BEGIN

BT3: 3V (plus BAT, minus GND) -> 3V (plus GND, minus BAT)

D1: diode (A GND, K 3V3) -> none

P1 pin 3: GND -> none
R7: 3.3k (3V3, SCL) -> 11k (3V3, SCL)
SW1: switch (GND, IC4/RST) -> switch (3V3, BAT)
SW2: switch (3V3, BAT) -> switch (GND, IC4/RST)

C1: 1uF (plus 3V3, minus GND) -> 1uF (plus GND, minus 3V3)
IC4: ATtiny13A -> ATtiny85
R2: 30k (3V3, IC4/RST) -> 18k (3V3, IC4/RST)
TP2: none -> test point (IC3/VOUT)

END
BEGIN

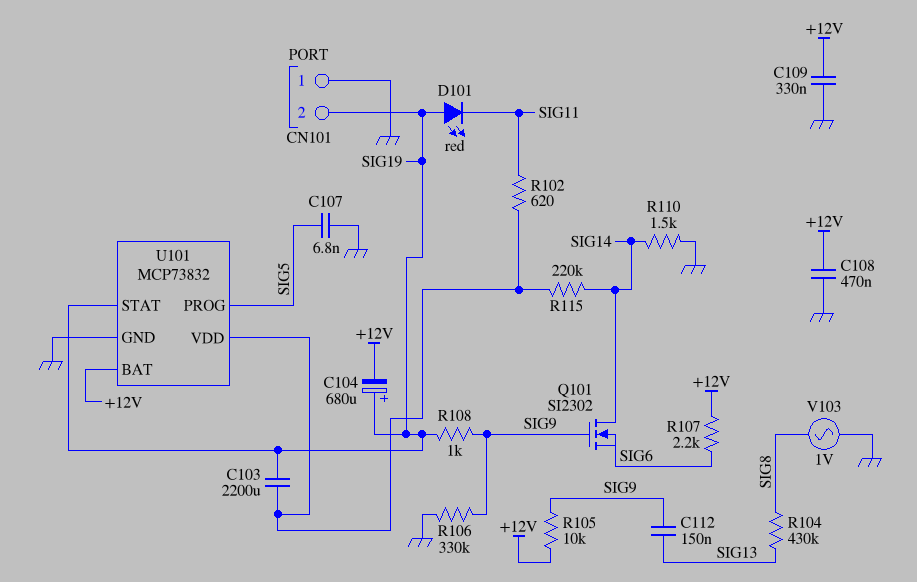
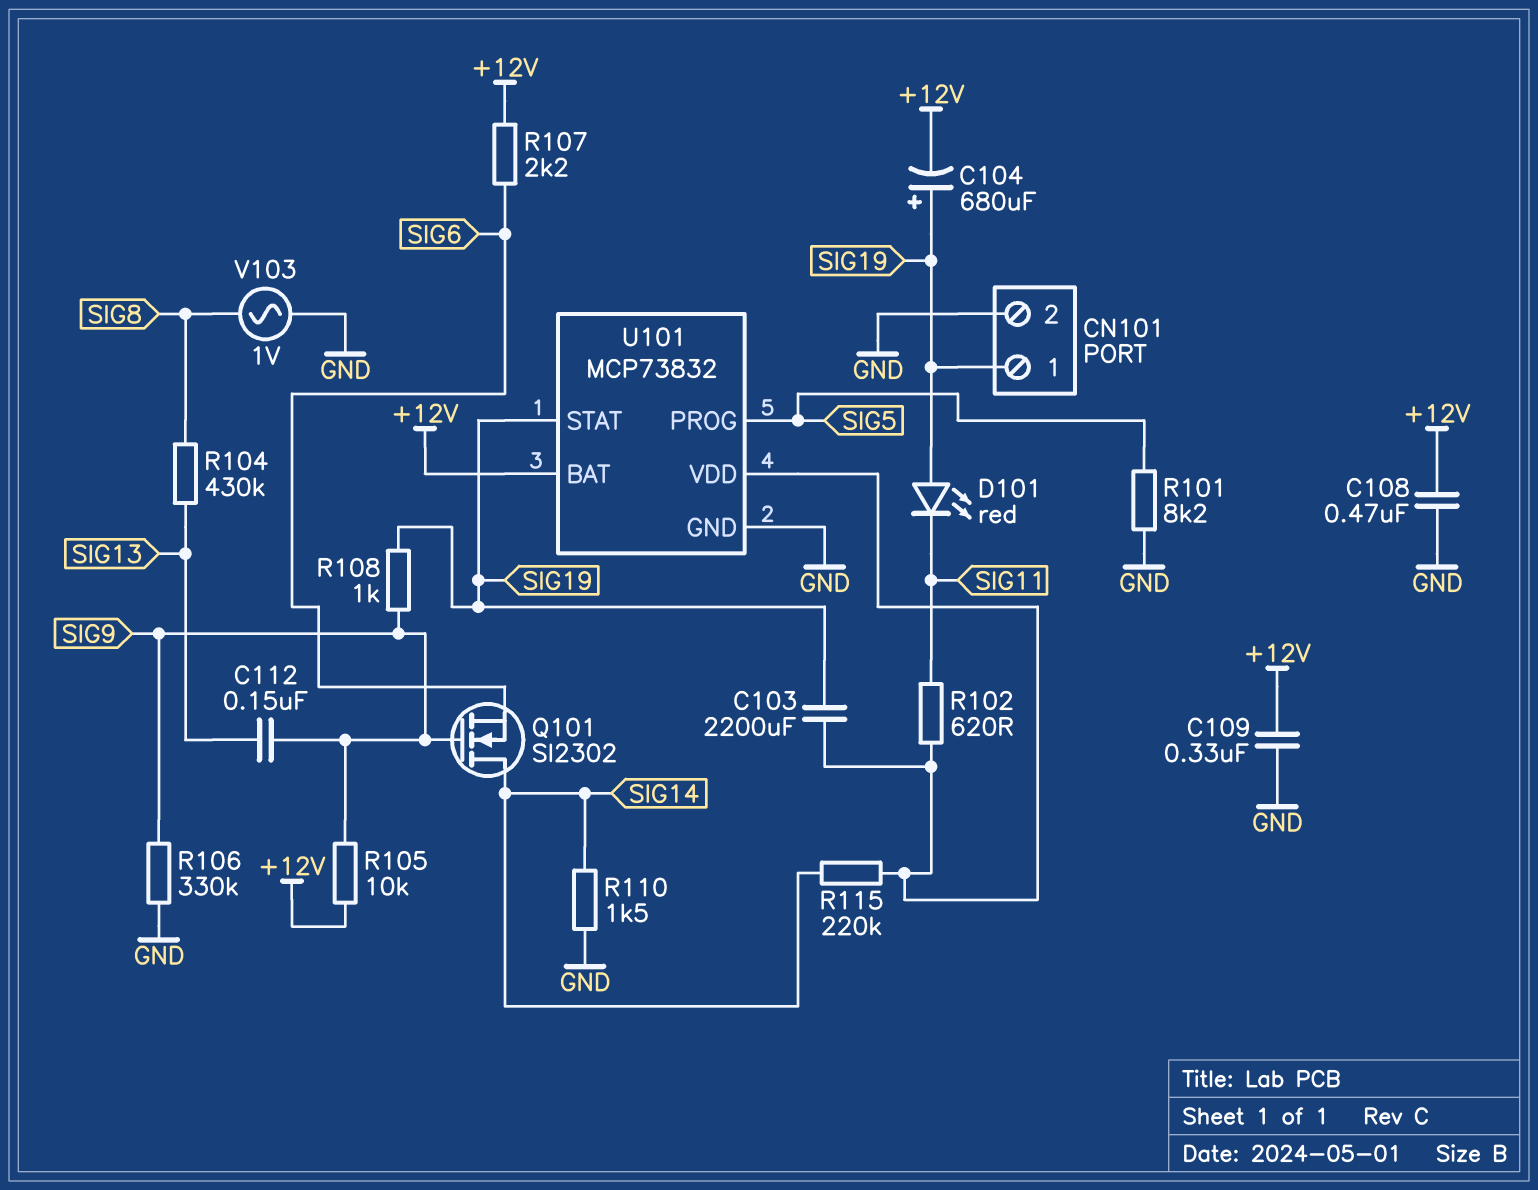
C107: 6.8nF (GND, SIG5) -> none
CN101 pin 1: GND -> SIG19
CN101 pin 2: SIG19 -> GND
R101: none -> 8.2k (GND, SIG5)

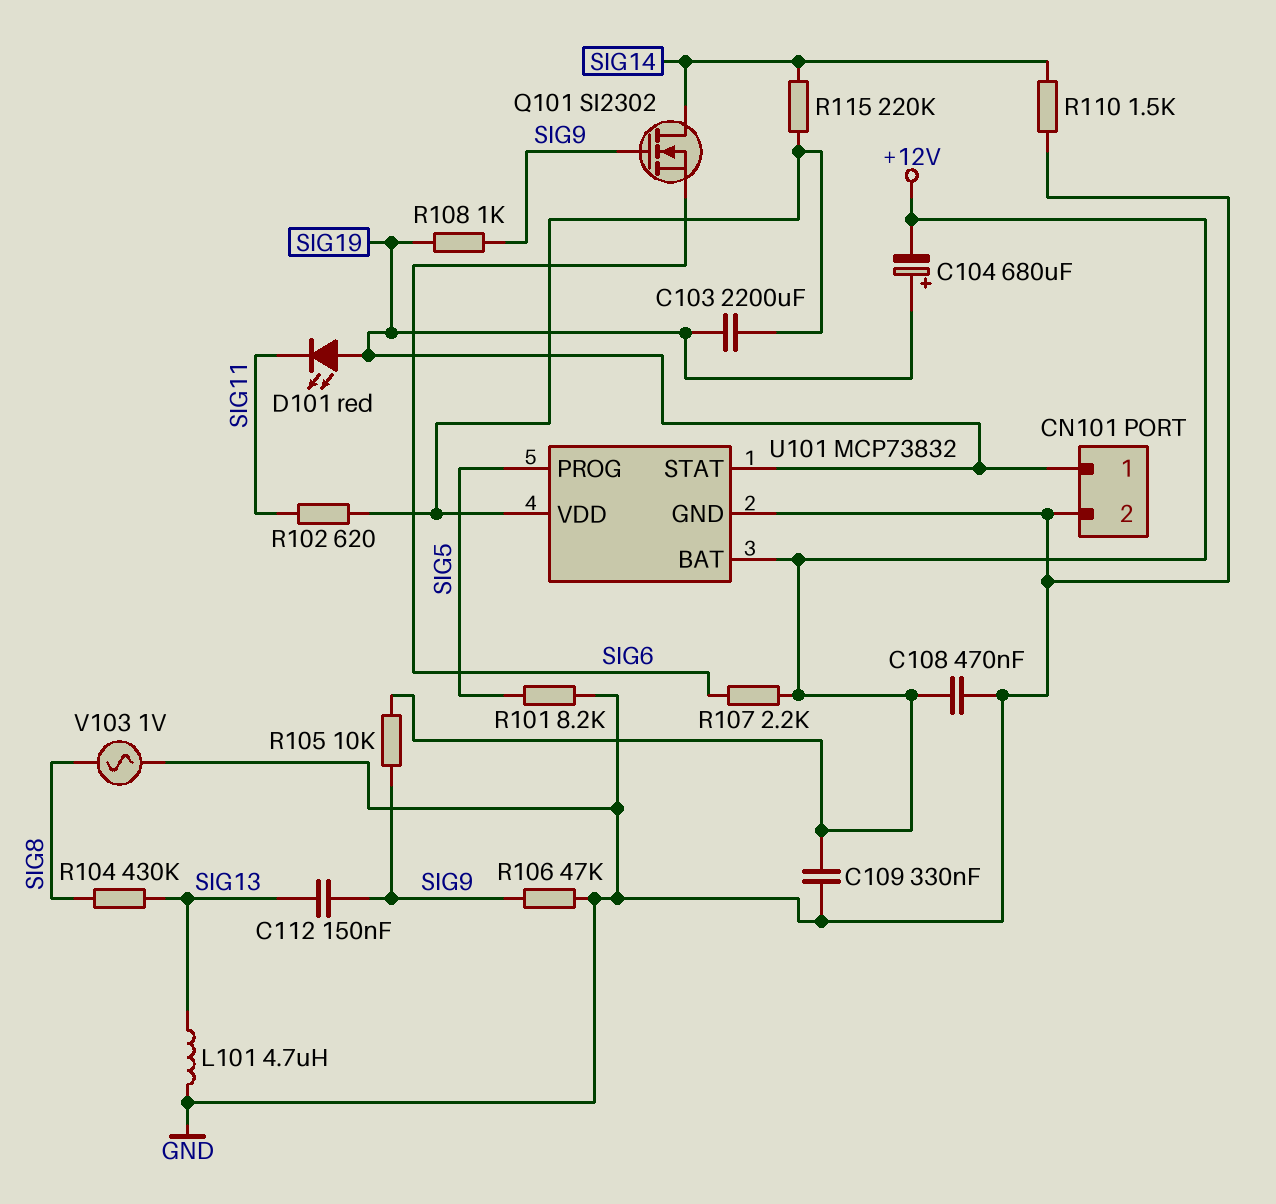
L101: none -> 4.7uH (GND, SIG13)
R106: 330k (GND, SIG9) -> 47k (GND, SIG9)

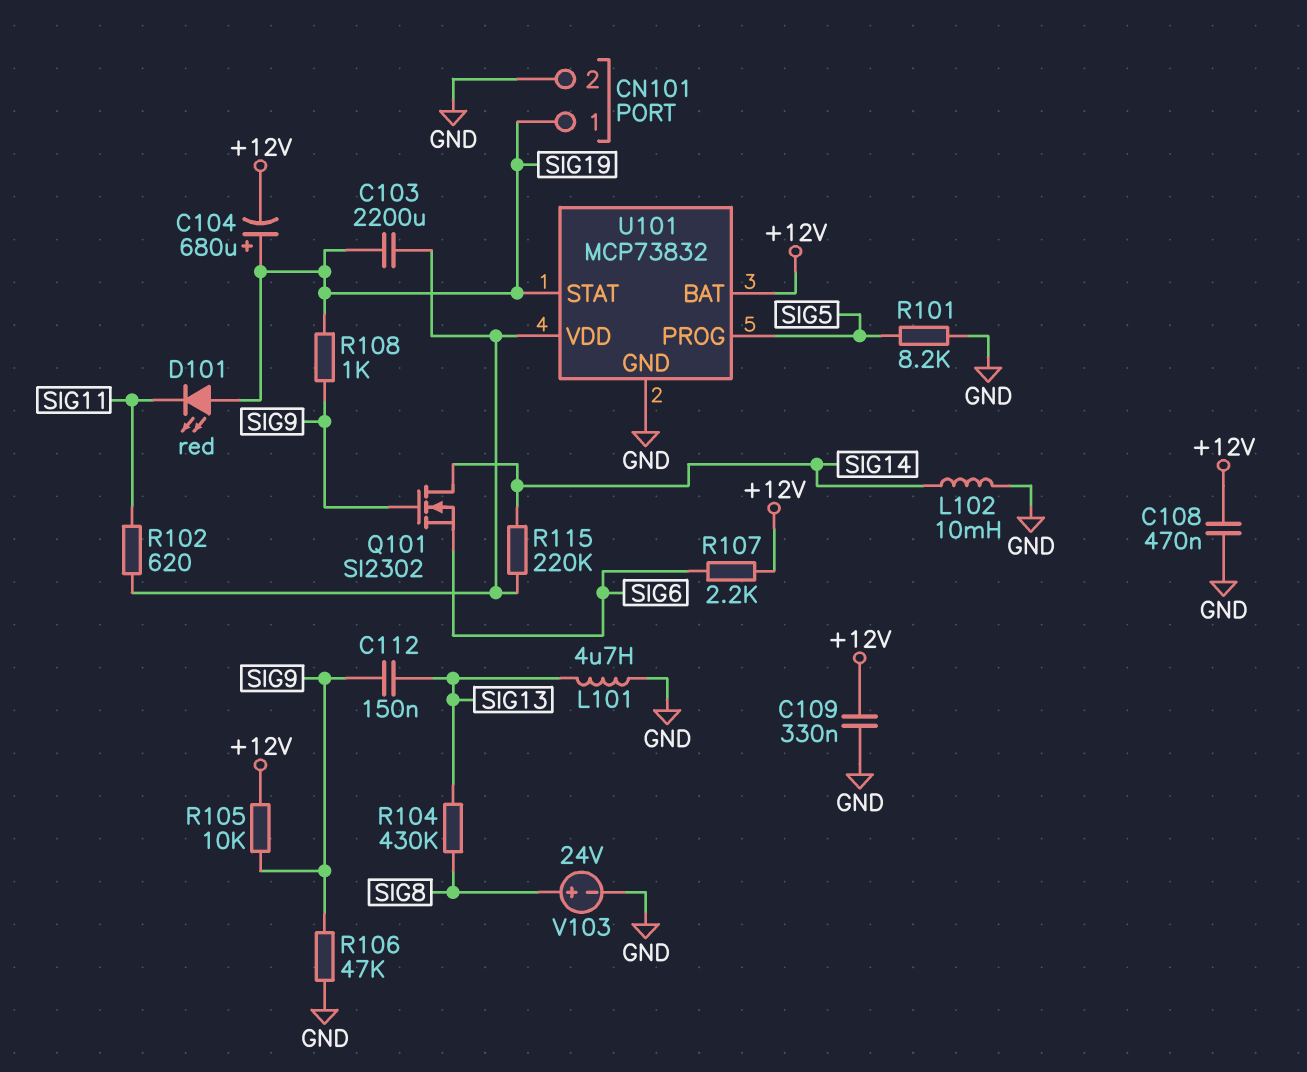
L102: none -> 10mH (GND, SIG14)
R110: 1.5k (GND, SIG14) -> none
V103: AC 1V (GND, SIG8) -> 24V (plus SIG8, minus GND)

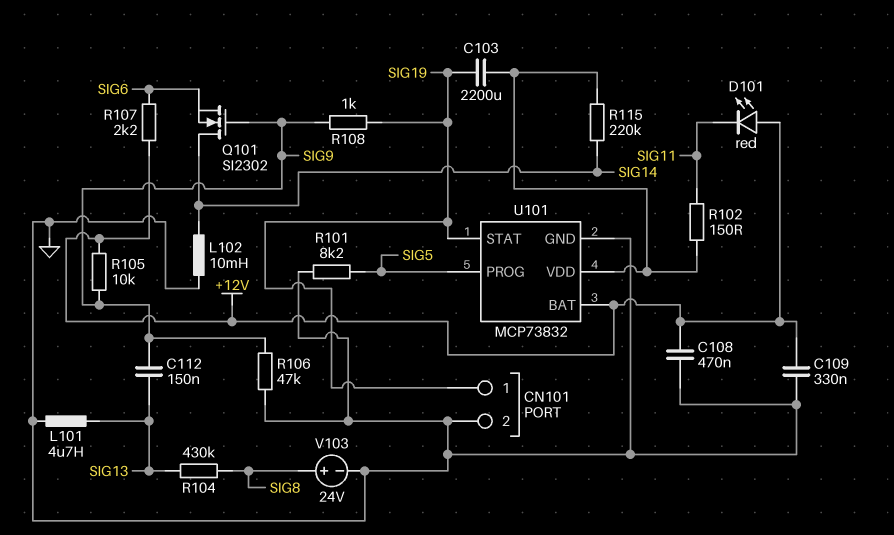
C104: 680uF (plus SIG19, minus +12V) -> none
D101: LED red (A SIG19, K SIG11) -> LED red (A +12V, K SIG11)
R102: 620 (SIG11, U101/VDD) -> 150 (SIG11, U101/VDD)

END
BEGIN

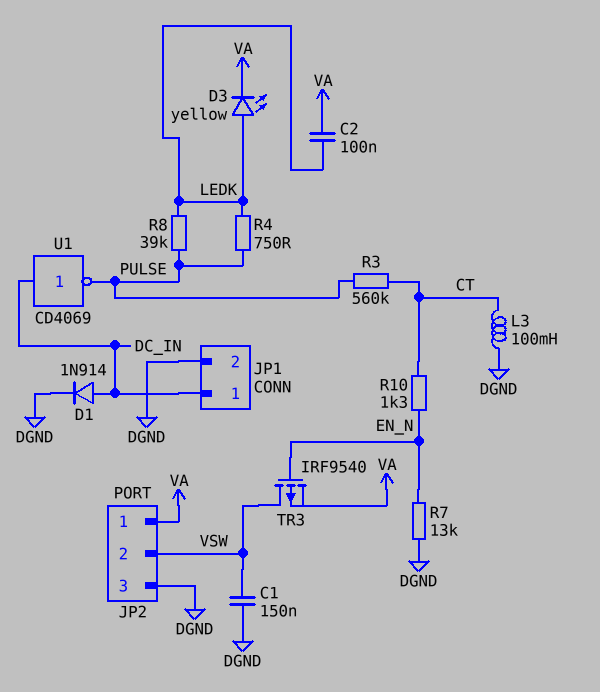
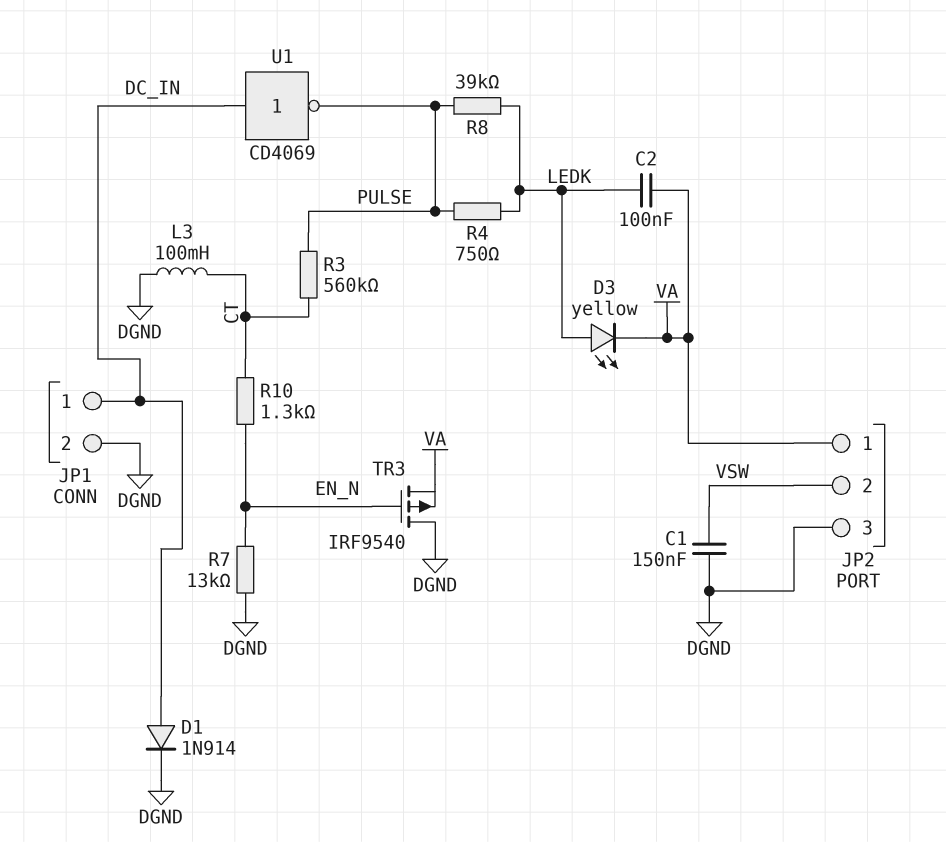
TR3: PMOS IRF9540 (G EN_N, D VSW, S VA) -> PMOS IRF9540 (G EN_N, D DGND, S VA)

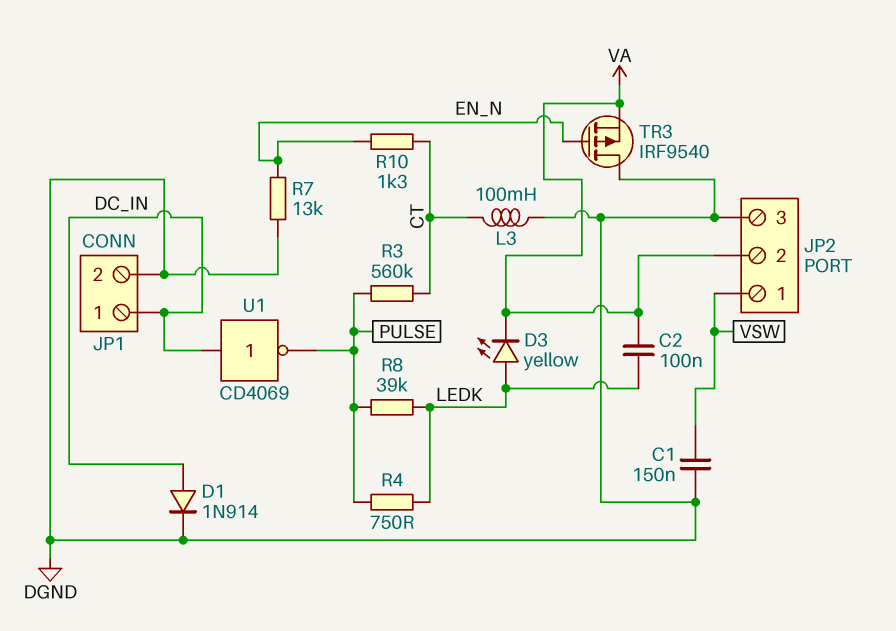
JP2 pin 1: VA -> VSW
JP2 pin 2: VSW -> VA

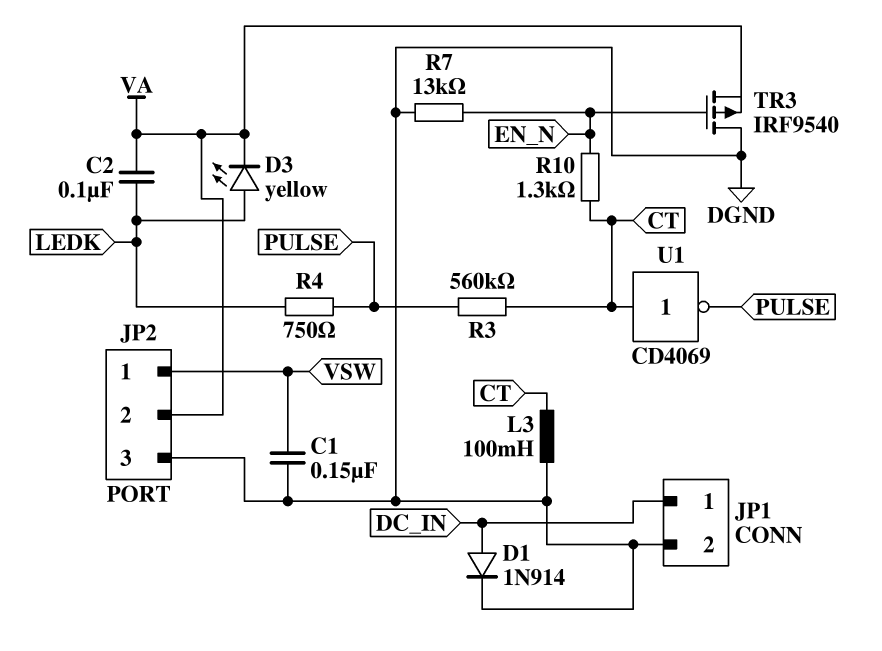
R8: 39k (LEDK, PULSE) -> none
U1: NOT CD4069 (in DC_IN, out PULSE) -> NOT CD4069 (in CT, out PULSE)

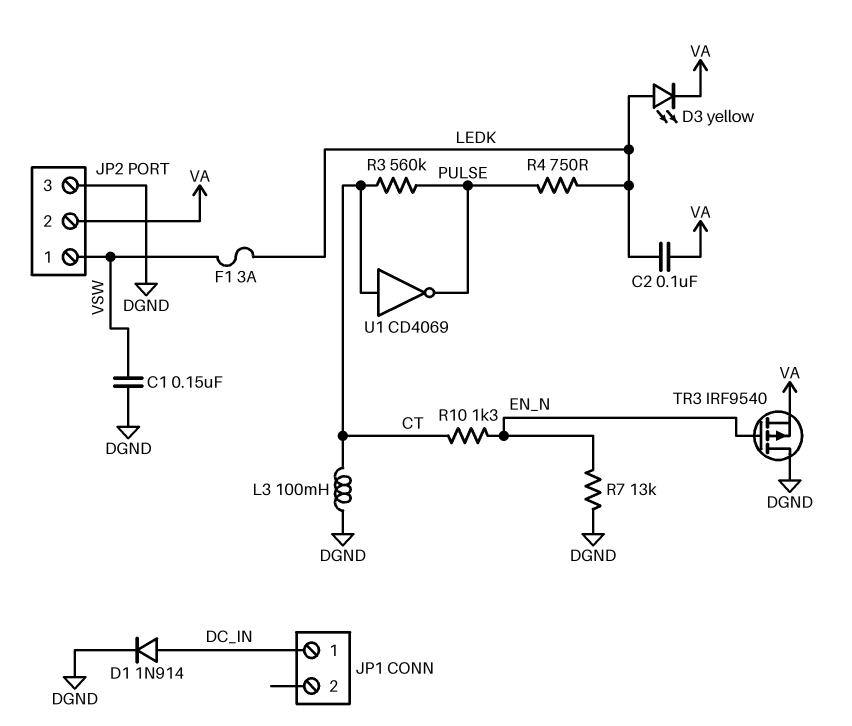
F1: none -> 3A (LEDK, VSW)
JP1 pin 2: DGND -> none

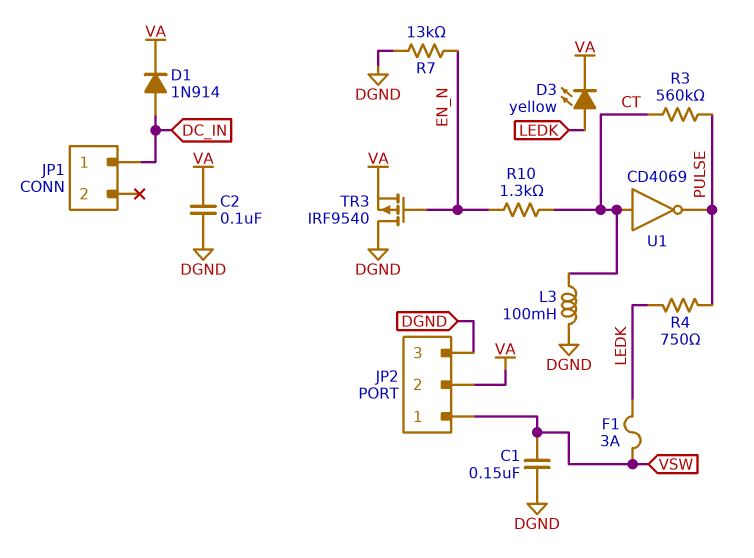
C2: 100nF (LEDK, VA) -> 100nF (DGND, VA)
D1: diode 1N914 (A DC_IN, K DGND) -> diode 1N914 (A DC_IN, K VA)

END

Where the word "plus" occurs in a line of the records, copy that line.

BT3: 3V (plus BAT, minus GND) -> 3V (plus GND, minus BAT)
C1: 1uF (plus 3V3, minus GND) -> 1uF (plus GND, minus 3V3)
V103: AC 1V (GND, SIG8) -> 24V (plus SIG8, minus GND)
C104: 680uF (plus SIG19, minus +12V) -> none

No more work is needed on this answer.